→ TASK BRIEF: Return each line of the listing exactly, though without its images.

→ DATA PROVIDED:
----------------

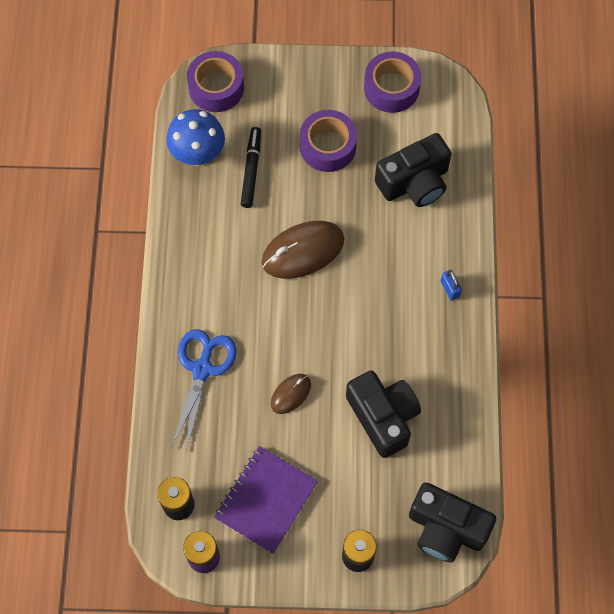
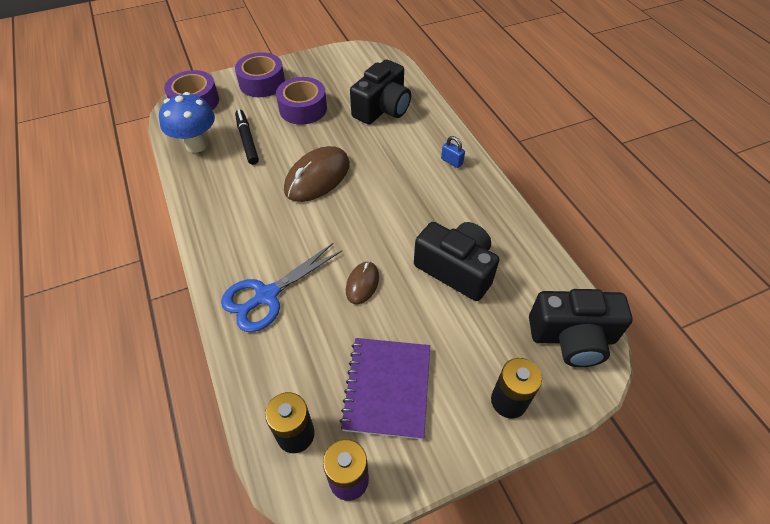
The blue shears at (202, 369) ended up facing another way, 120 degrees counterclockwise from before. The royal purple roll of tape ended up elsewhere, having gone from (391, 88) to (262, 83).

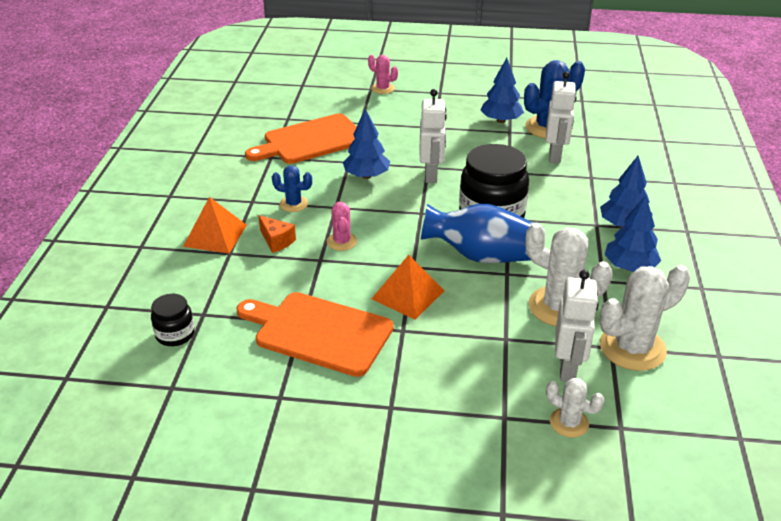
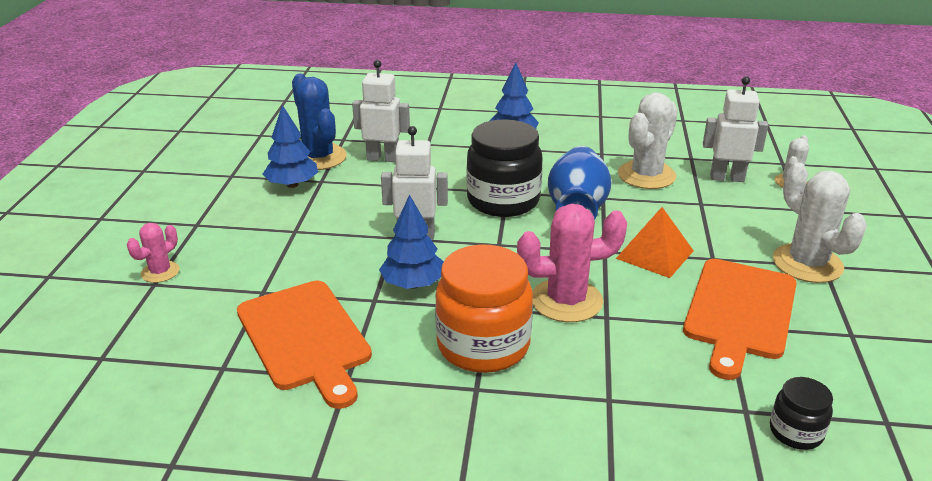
Where the blue prickly plant stood at (294, 204), the orange-coloured jam jar came to stand at (483, 345). The size of the pink prickly plant at (342, 242) changed by a factor of 1.85. The white prickly plant ended up elsewhere, having gone from (632, 348) to (807, 264). The second view lost the orange-coloured solid pyramid at (215, 235). The second view lost the orange-coloured cheese wedge at (276, 241). The second view lost the blue tree at (629, 267).

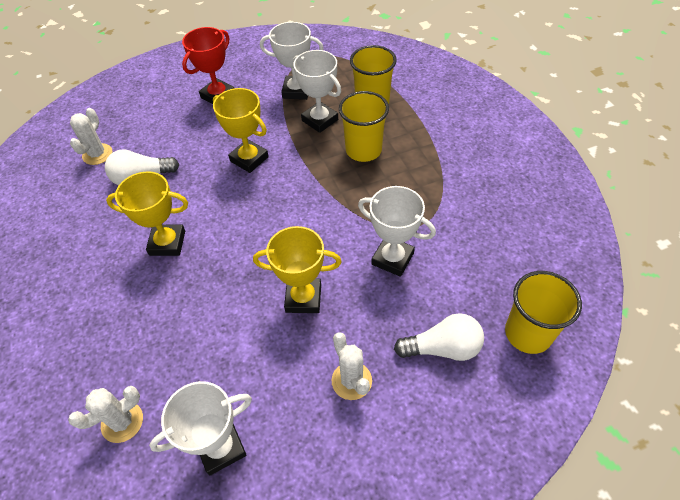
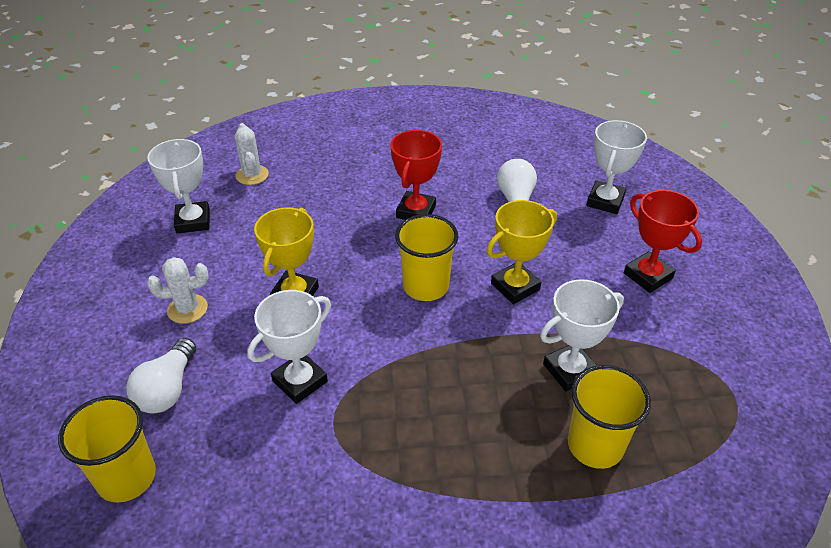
What was the yellow prize cup at (167, 243) turned into the red prize cup at (416, 211). The yellow beaker ended up elsewhere, having gone from (363, 150) to (426, 286). The white prize cup ended up elsewhere, having gone from (296, 91) to (605, 201). The second view lost the white prickly plant at (97, 154).

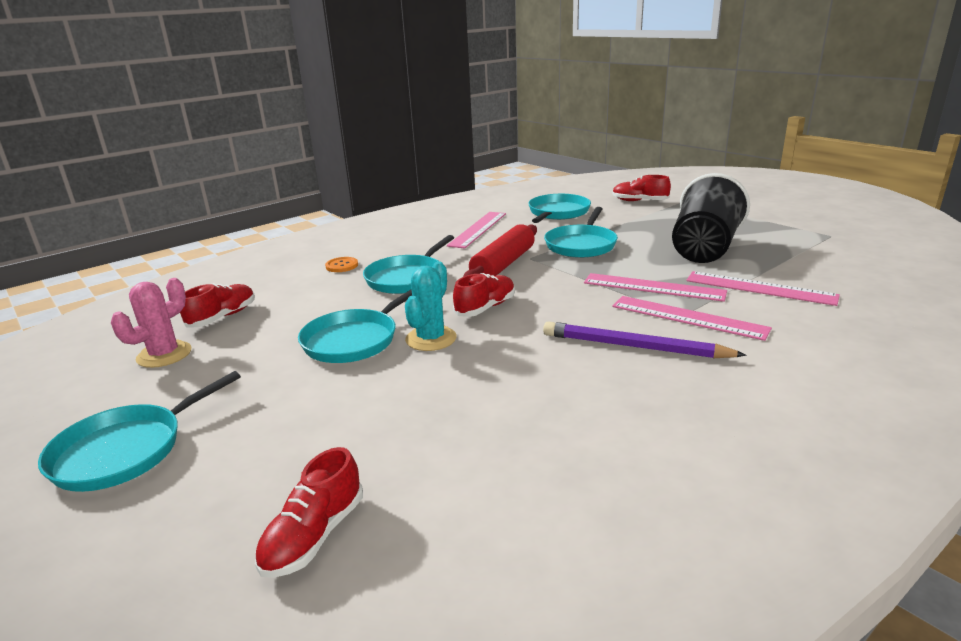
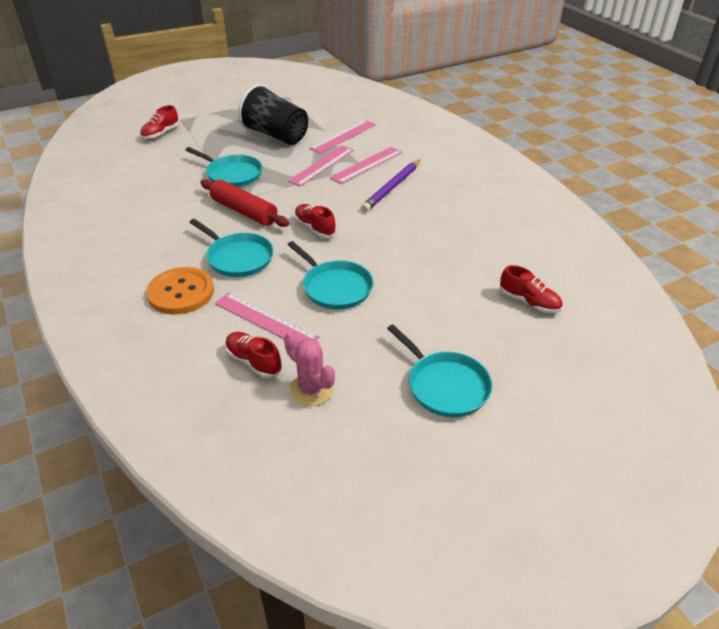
The size of the orange-coloured shirt button at (342, 266) changed by a factor of 2.14. The pink straightedge ended up elsewhere, having gone from (478, 229) to (265, 320). The second view lost the teal prickly plant at (431, 339). The second view lost the teal frying pan at (558, 213).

----------------

→ RESPONSE:
The blue shears at (202, 369) ended up facing another way, 120 degrees counterclockwise from before. The royal purple roll of tape ended up elsewhere, having gone from (391, 88) to (262, 83).

Where the blue prickly plant stood at (294, 204), the orange-coloured jam jar came to stand at (483, 345). The size of the pink prickly plant at (342, 242) changed by a factor of 1.85. The white prickly plant ended up elsewhere, having gone from (632, 348) to (807, 264). The second view lost the orange-coloured solid pyramid at (215, 235). The second view lost the orange-coloured cheese wedge at (276, 241). The second view lost the blue tree at (629, 267).

What was the yellow prize cup at (167, 243) turned into the red prize cup at (416, 211). The yellow beaker ended up elsewhere, having gone from (363, 150) to (426, 286). The white prize cup ended up elsewhere, having gone from (296, 91) to (605, 201). The second view lost the white prickly plant at (97, 154).

The size of the orange-coloured shirt button at (342, 266) changed by a factor of 2.14. The pink straightedge ended up elsewhere, having gone from (478, 229) to (265, 320). The second view lost the teal prickly plant at (431, 339). The second view lost the teal frying pan at (558, 213).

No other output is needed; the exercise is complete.